Tally how many lines in the entries below contain the string "kern", where case counts. Reply with the number alone.

--- start of Dataset entries ---

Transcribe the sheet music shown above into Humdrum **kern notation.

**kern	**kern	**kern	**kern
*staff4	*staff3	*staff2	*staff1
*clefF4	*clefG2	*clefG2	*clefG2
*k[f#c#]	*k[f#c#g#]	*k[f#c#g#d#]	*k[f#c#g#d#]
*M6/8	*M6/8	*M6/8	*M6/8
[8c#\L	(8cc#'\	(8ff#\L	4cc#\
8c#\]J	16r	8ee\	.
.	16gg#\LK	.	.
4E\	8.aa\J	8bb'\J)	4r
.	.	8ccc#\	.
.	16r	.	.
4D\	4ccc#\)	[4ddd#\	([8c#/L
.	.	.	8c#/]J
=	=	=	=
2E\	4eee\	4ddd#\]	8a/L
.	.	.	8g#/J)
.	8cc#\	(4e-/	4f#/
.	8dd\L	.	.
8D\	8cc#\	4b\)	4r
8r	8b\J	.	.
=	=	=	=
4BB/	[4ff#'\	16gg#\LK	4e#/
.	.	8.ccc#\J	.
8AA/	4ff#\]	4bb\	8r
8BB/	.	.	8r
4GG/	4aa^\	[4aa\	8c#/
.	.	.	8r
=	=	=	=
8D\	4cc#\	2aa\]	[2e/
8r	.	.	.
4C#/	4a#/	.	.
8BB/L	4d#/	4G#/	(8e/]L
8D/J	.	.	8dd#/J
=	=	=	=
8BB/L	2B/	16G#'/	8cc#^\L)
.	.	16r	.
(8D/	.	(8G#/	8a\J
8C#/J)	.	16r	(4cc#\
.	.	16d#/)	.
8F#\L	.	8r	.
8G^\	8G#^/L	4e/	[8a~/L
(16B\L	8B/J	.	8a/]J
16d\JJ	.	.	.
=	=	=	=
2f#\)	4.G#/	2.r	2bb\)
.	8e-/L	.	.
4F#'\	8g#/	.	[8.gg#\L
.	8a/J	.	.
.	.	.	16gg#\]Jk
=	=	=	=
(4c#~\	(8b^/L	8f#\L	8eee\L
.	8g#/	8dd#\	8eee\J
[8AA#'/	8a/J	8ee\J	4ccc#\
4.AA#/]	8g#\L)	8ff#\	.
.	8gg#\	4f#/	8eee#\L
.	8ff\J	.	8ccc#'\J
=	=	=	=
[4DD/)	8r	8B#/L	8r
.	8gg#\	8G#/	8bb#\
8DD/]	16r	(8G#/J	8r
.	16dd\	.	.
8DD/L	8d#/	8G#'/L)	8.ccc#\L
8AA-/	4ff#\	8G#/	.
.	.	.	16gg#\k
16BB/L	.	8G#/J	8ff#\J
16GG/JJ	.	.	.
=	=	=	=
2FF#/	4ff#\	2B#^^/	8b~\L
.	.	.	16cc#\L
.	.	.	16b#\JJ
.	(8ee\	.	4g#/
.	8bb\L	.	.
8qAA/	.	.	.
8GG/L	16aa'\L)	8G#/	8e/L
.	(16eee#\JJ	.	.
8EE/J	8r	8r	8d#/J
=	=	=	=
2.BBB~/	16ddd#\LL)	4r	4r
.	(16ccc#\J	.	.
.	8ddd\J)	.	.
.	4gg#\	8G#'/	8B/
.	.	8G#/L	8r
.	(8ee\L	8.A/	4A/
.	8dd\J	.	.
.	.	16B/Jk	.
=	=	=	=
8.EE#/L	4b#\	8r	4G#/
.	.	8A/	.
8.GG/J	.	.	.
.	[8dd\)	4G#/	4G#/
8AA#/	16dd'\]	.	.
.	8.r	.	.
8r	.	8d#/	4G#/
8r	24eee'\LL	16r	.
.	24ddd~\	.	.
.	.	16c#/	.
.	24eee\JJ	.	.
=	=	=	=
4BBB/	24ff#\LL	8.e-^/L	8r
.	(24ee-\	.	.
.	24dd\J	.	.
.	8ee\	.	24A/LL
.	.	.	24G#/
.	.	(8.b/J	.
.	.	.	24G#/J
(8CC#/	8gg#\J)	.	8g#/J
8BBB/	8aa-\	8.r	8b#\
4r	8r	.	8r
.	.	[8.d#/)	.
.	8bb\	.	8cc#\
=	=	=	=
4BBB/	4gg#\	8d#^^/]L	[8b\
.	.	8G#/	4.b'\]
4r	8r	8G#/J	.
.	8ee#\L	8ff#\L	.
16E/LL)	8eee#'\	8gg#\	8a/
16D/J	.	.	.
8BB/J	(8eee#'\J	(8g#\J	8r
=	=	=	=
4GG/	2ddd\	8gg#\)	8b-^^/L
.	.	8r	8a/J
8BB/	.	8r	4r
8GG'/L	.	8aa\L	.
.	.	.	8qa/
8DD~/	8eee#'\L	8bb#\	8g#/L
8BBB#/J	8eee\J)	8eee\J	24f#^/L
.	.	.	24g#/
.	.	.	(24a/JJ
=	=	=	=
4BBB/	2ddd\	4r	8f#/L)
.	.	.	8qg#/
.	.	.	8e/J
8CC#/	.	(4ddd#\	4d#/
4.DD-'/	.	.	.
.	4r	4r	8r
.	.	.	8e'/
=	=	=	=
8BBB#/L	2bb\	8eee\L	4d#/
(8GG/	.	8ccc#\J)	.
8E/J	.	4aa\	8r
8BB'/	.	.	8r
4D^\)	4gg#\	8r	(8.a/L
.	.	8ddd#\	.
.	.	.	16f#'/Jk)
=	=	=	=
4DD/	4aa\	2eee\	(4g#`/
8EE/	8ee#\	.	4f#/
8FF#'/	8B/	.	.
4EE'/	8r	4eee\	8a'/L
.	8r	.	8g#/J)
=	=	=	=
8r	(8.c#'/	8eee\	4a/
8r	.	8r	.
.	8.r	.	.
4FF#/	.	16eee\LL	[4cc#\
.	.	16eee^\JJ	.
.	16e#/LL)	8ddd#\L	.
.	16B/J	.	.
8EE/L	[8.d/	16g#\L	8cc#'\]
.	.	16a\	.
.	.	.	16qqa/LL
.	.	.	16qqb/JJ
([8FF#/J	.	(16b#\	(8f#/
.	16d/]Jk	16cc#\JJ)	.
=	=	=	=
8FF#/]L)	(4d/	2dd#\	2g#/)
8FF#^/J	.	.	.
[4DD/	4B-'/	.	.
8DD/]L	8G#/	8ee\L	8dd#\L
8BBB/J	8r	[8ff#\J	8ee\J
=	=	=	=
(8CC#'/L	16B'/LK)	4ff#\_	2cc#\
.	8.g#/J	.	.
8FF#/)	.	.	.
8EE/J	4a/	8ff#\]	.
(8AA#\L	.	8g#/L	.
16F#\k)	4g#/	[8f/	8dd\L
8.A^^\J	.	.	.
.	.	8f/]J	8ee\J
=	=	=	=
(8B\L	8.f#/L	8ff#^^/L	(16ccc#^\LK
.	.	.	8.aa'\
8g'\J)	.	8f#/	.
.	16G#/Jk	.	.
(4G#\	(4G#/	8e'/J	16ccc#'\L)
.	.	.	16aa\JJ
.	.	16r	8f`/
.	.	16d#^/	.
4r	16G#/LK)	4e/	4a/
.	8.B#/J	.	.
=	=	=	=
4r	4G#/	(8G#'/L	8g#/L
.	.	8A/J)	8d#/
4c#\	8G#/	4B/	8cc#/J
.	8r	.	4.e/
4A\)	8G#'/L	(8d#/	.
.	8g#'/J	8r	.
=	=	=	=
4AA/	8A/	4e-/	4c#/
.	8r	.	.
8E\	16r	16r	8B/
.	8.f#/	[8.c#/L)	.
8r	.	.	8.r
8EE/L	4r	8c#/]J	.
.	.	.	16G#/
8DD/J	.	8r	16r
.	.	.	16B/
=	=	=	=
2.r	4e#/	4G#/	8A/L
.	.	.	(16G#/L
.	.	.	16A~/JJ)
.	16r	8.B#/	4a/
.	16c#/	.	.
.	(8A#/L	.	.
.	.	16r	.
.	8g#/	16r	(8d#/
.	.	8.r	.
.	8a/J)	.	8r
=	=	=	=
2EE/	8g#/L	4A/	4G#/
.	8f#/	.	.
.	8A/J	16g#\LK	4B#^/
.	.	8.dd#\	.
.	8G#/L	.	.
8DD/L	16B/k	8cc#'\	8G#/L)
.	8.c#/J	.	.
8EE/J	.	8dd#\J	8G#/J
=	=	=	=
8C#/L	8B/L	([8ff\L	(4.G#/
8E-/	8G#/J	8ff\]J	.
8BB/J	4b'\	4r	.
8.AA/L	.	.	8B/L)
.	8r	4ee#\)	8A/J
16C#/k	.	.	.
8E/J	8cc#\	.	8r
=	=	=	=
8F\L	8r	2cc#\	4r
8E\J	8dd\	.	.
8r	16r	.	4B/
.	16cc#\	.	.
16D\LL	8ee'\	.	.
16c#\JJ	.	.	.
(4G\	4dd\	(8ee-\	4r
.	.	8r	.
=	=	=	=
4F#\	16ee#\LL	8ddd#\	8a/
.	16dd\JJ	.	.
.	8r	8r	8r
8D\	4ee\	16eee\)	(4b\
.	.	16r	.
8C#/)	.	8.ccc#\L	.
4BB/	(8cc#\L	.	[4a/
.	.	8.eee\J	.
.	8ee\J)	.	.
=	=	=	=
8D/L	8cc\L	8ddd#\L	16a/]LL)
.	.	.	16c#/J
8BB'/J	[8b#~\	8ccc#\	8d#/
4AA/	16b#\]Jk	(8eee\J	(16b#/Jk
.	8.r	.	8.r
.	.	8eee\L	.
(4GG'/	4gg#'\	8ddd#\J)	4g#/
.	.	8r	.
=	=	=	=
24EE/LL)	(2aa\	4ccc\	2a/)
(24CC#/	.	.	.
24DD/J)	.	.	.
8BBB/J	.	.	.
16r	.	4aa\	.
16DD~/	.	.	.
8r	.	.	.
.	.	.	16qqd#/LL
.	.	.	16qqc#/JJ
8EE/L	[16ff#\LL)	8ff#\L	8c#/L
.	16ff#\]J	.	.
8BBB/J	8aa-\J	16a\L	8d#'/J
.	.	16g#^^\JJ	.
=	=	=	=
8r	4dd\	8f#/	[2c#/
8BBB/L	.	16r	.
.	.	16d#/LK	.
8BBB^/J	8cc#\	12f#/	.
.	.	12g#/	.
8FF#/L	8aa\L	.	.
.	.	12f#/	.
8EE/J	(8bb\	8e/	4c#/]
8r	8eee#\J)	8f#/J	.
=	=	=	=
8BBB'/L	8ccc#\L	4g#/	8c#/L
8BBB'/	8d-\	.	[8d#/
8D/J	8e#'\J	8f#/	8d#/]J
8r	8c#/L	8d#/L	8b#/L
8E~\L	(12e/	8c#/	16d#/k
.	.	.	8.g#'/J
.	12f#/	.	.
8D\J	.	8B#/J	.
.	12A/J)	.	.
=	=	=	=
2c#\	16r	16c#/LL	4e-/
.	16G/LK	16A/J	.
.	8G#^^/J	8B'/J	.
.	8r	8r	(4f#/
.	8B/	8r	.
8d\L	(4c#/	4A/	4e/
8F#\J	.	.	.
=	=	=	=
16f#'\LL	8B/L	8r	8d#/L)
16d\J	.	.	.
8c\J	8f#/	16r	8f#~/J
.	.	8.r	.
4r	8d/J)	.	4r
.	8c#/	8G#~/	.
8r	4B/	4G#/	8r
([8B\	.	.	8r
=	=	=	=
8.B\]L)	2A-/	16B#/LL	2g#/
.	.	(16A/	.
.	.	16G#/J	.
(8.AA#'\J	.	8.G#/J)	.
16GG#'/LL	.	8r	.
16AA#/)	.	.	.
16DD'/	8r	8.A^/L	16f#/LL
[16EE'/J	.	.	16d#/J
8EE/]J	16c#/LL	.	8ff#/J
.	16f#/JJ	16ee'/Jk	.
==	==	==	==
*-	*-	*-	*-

--- end of Dataset entries ---

Exercise result>
2